Work to complete:
Locate the word "plate" in the data below, then copy every line that holds it.

★ ★ ★ ★

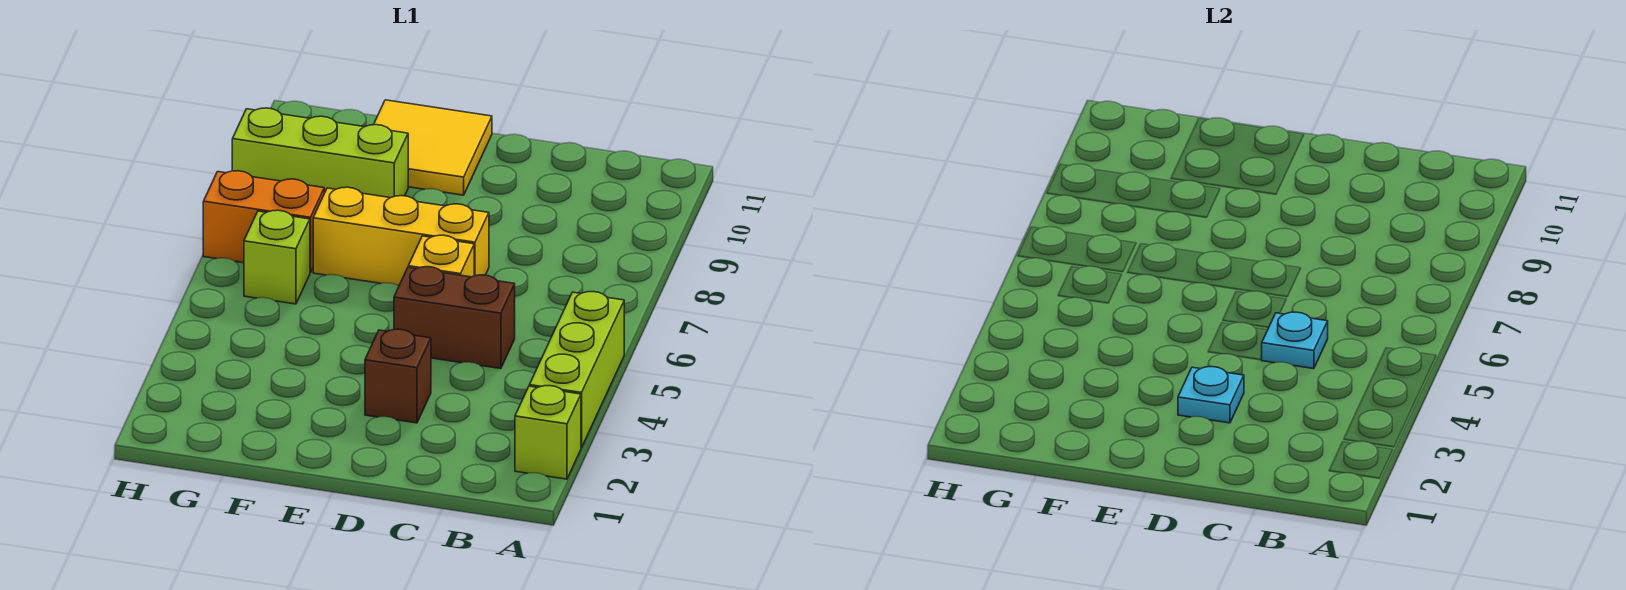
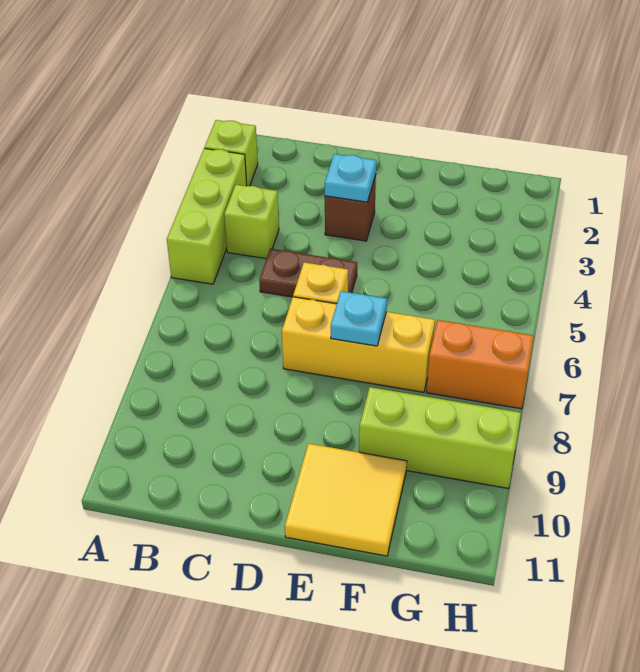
brown brick C5:D5 level 1 -> brown plate C5:D5 level 1
cyan plate C5 level 2 -> cyan plate E7 level 2
lime brick G6 level 1 -> lime brick B4 level 1

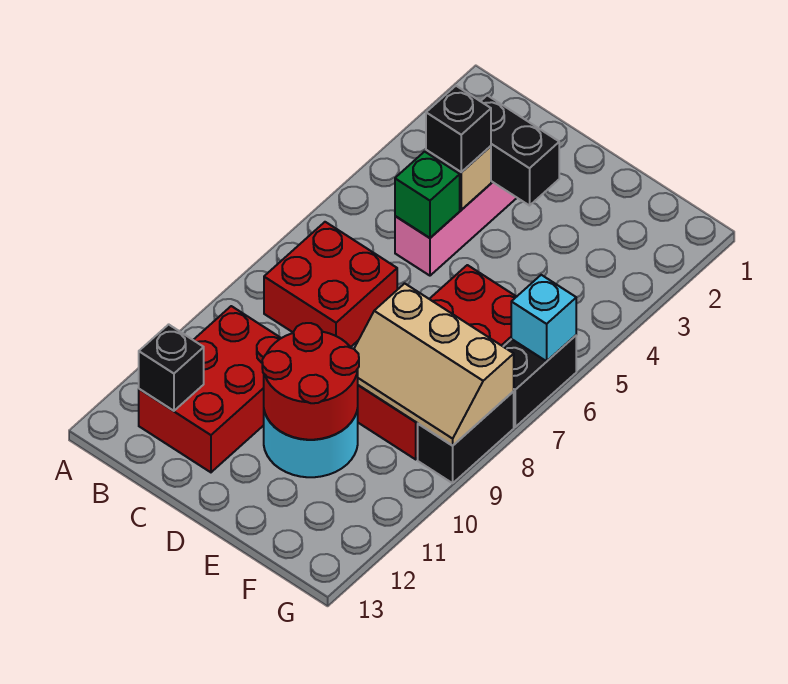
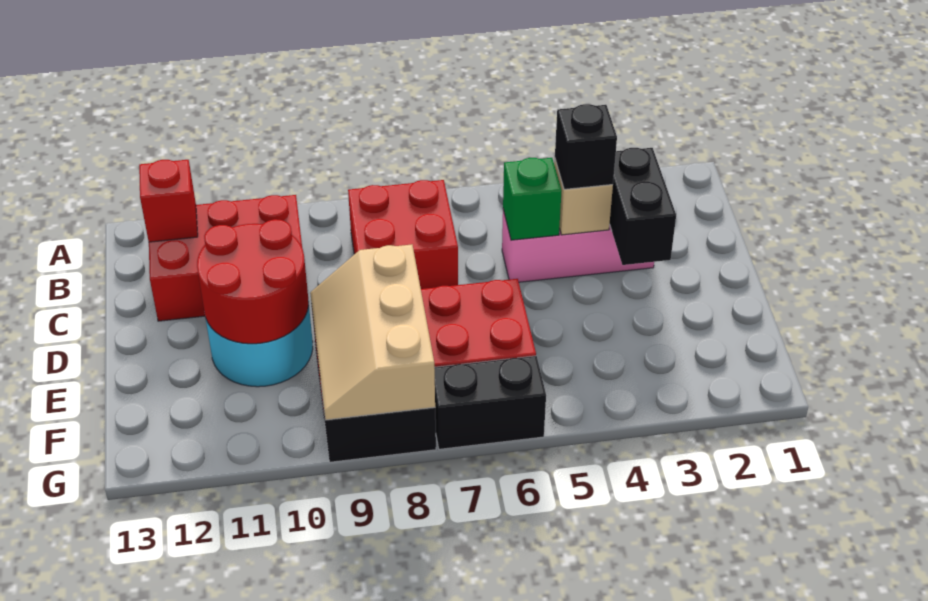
black brick B12 level 2 -> red brick B12 level 2
cyan brick G6 level 2 -> none

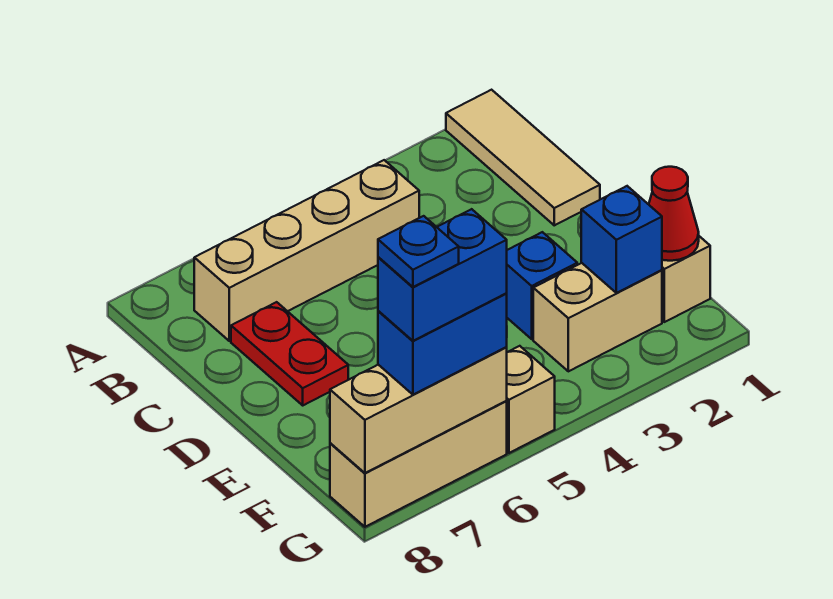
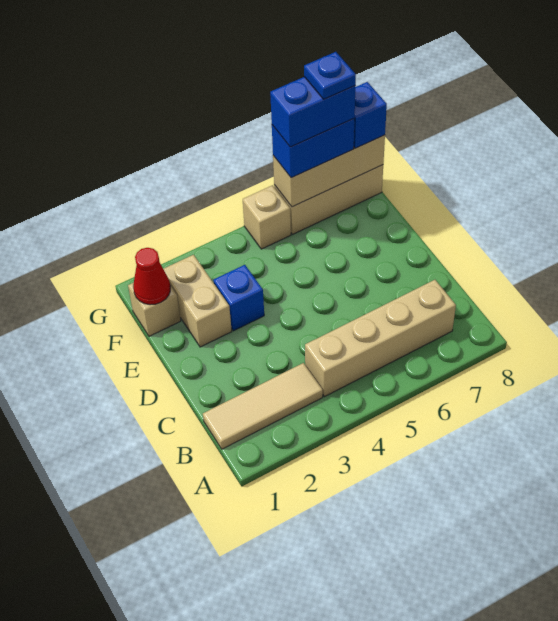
tan tile A1:C1 level 1 -> tan tile B1:B3 level 1
red plate C7:D7 level 1 -> none
tan brick F2:F3 level 1 -> tan brick E2:F2 level 1
blue brick F2 level 2 -> blue brick G8 level 3

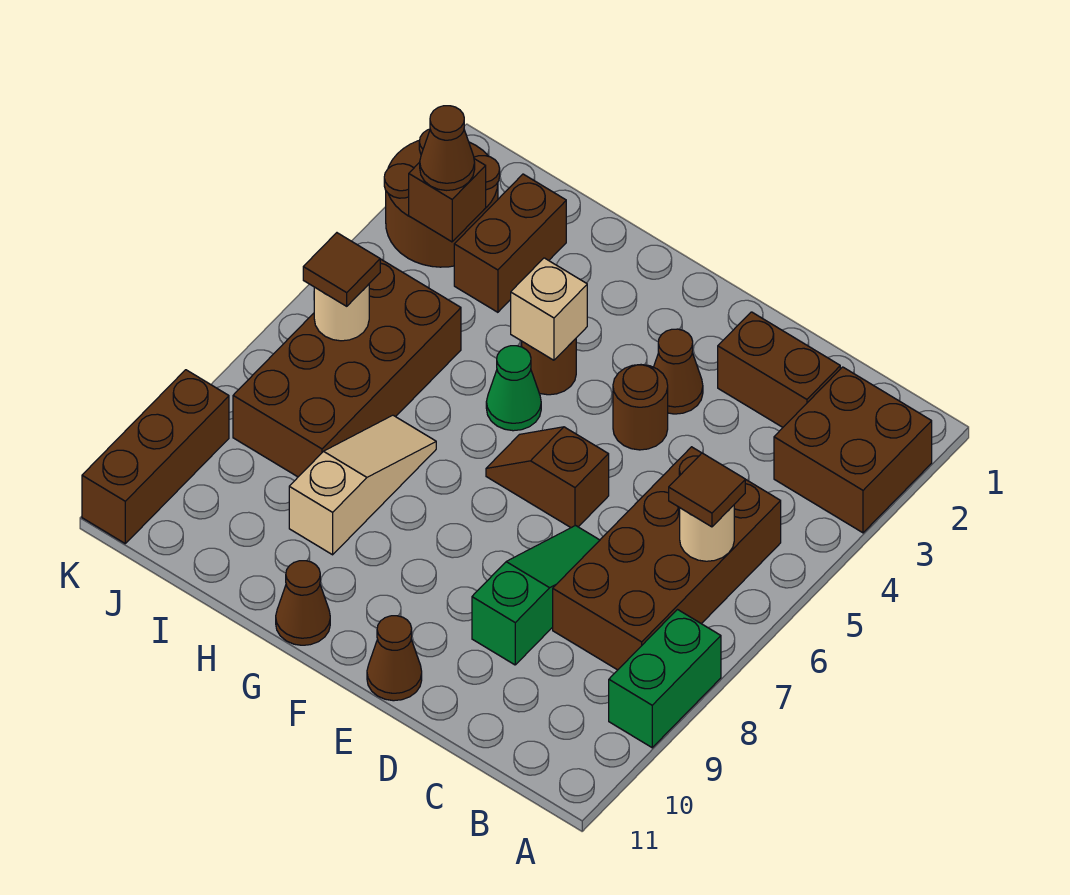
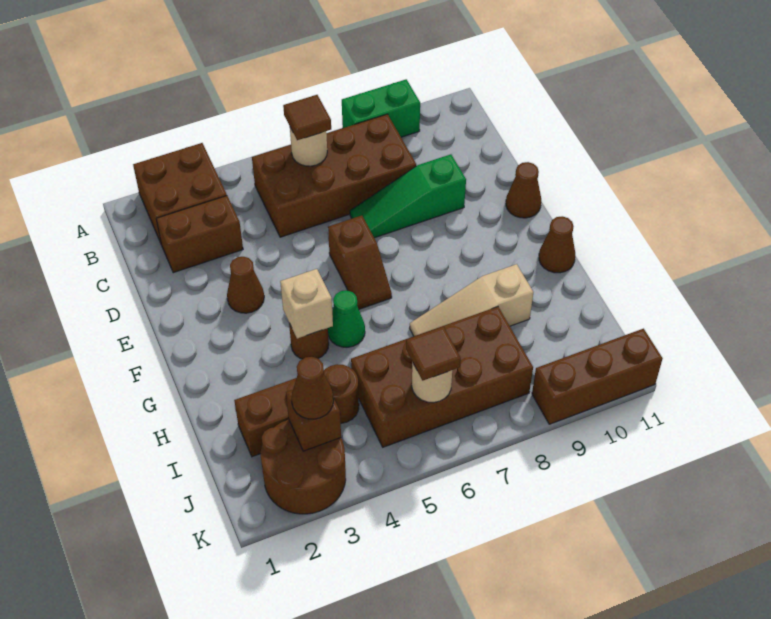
brown brick C2:D2 level 1 -> brown brick C2:C3 level 1
brown round brick E4 level 1 -> brown round brick I4 level 1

★ ★ ★ ★

Result:
brown brick C5:D5 level 1 -> brown plate C5:D5 level 1
cyan plate C5 level 2 -> cyan plate E7 level 2
red plate C7:D7 level 1 -> none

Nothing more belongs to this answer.